↓

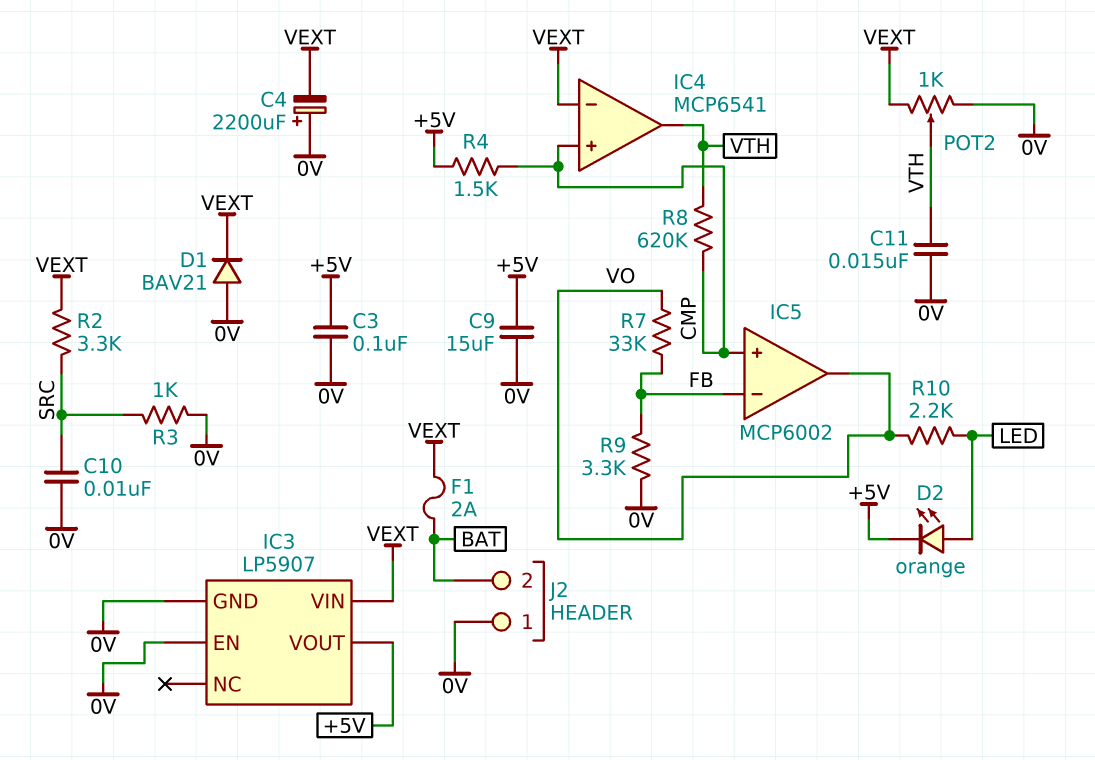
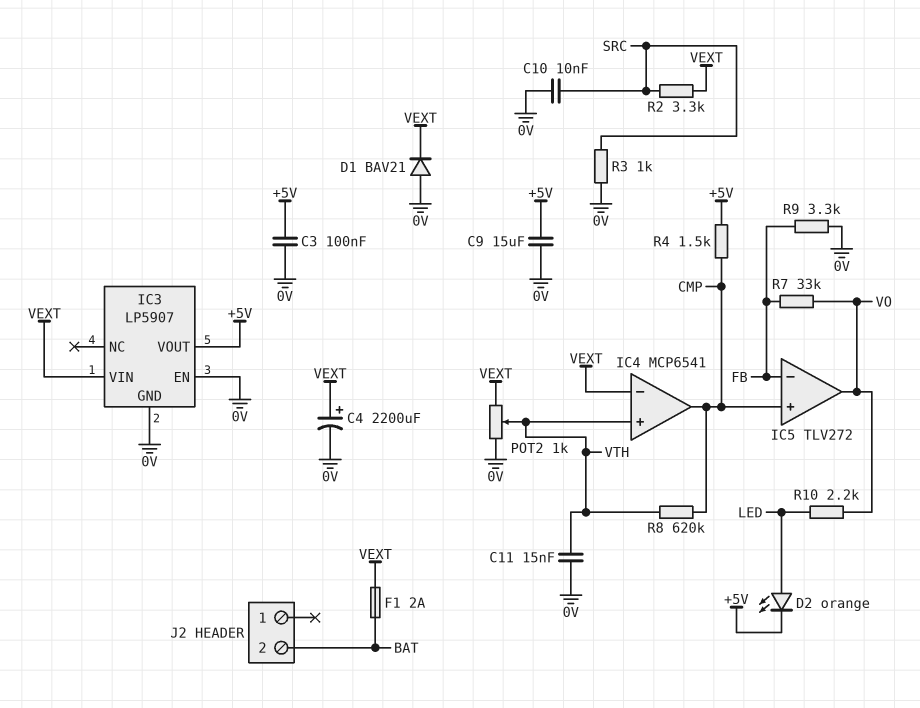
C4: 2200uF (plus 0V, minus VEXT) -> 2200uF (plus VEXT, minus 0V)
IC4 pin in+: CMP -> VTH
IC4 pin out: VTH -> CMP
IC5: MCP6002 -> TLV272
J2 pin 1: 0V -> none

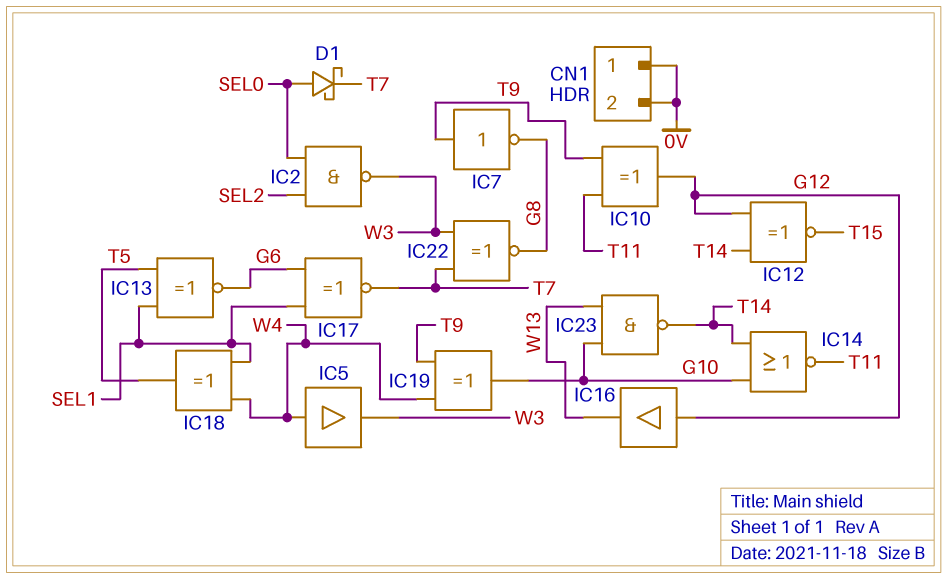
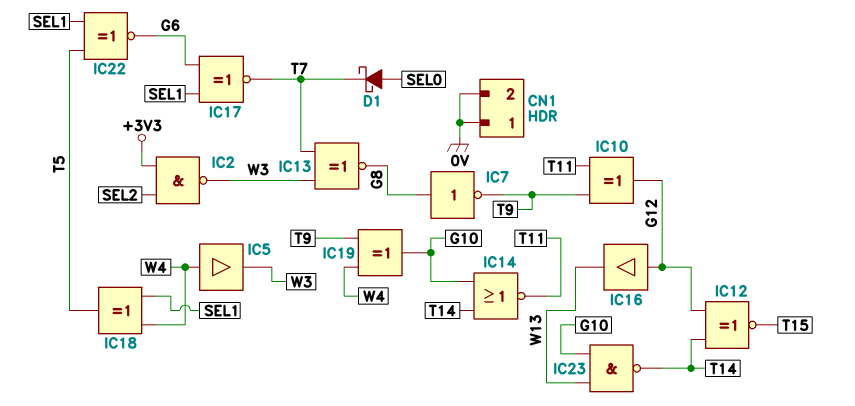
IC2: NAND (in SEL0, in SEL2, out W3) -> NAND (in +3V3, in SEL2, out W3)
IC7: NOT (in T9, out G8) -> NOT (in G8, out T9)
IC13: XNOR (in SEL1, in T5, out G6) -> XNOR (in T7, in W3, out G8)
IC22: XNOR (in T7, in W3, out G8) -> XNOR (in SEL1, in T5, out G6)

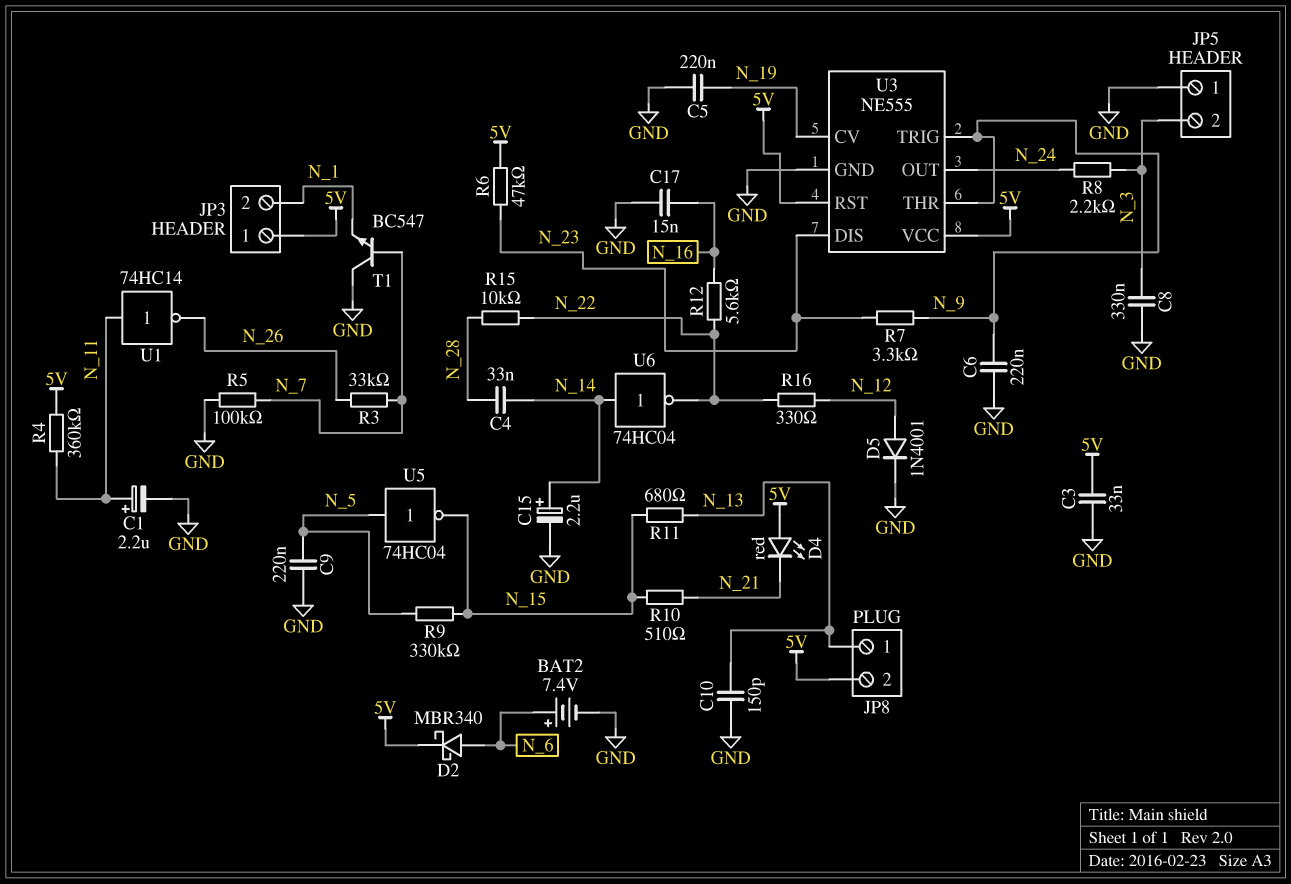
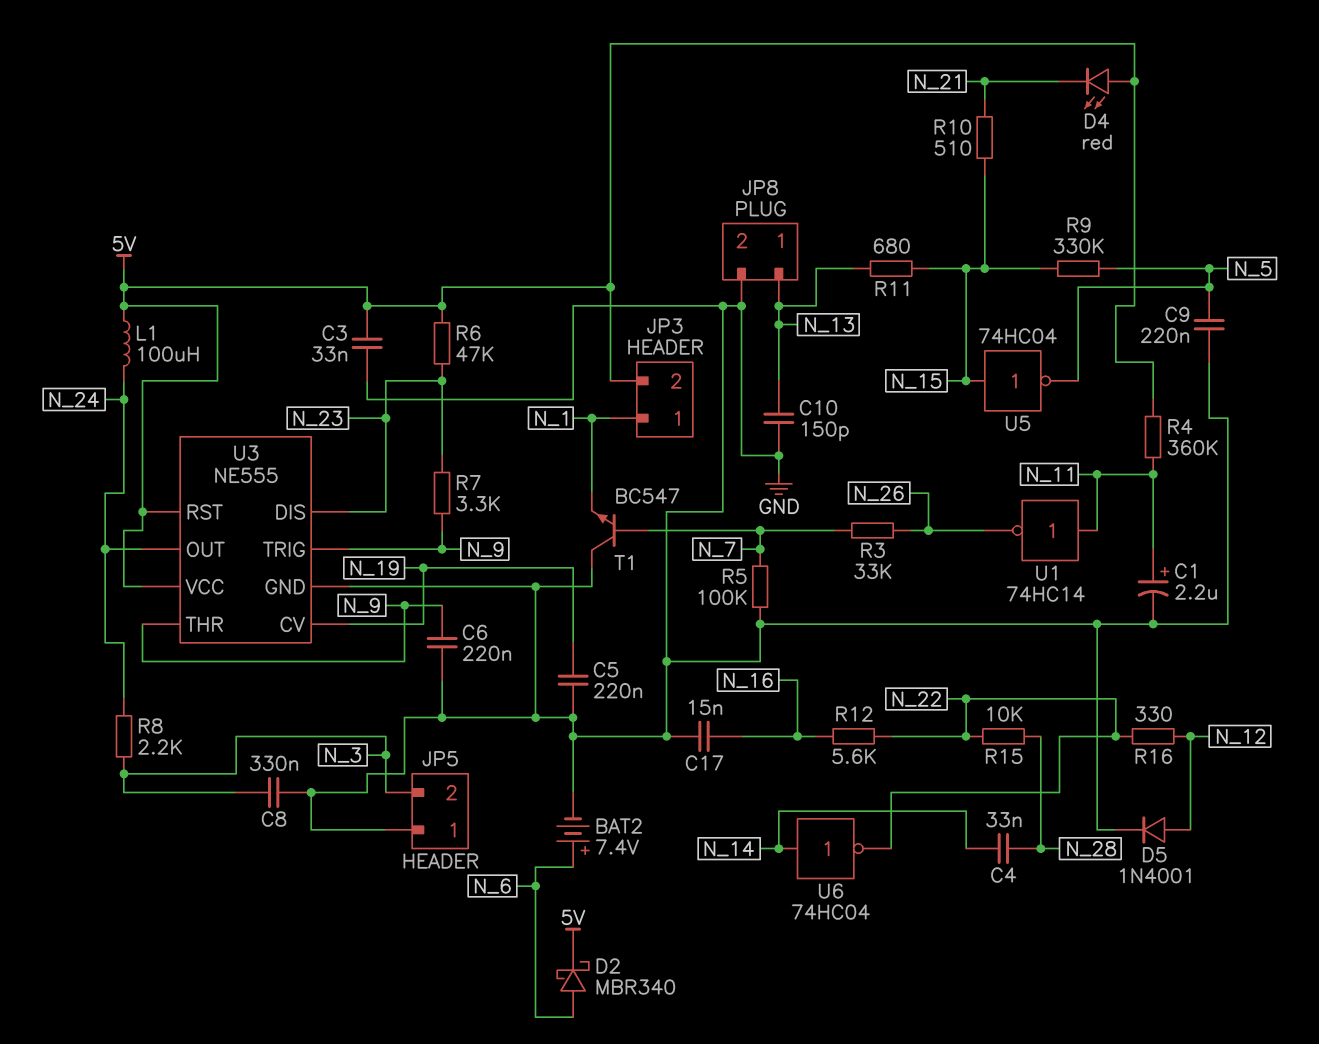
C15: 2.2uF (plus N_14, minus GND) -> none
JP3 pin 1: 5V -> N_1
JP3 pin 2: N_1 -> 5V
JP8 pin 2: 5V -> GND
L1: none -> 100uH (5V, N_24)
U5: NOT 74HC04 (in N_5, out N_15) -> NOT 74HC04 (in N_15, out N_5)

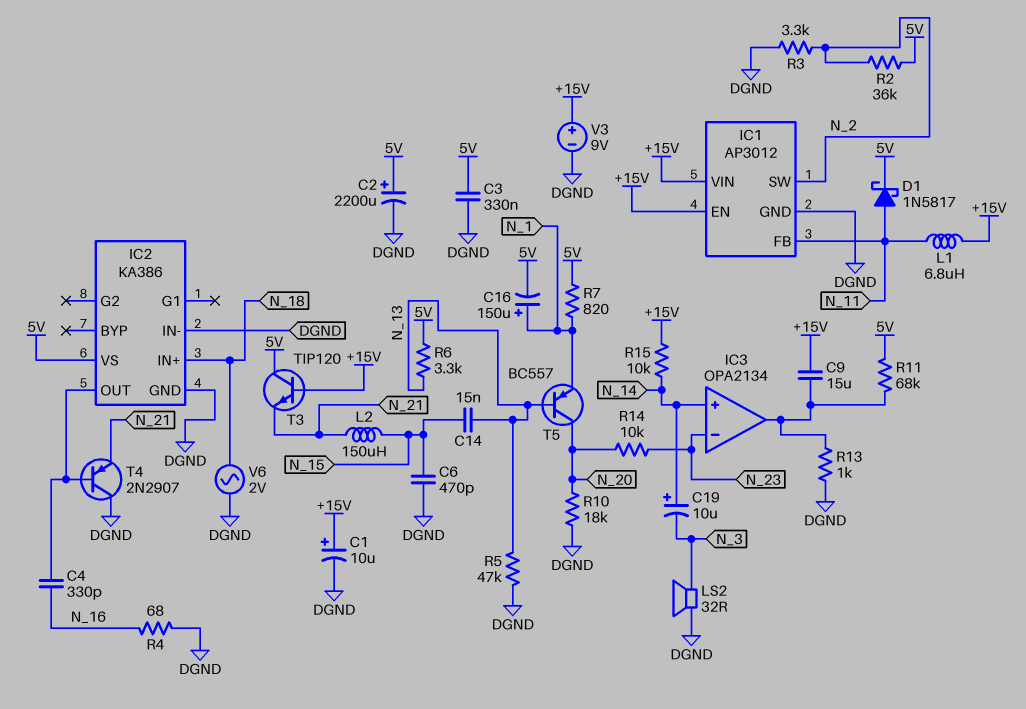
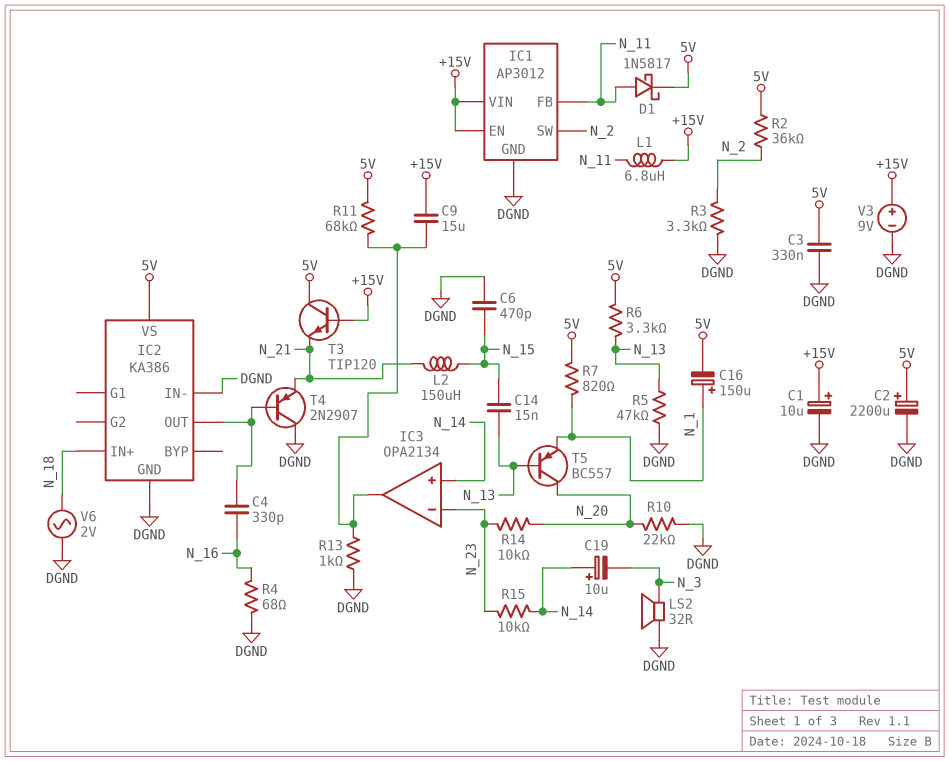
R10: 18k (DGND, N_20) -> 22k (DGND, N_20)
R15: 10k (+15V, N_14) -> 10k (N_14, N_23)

↑

Please output exactly the lines between the one holding "IC2: NAND (in" and the one holding "IC22: XNOR (in" in the records above, inclusive, and nothing more.

IC2: NAND (in SEL0, in SEL2, out W3) -> NAND (in +3V3, in SEL2, out W3)
IC7: NOT (in T9, out G8) -> NOT (in G8, out T9)
IC13: XNOR (in SEL1, in T5, out G6) -> XNOR (in T7, in W3, out G8)
IC22: XNOR (in T7, in W3, out G8) -> XNOR (in SEL1, in T5, out G6)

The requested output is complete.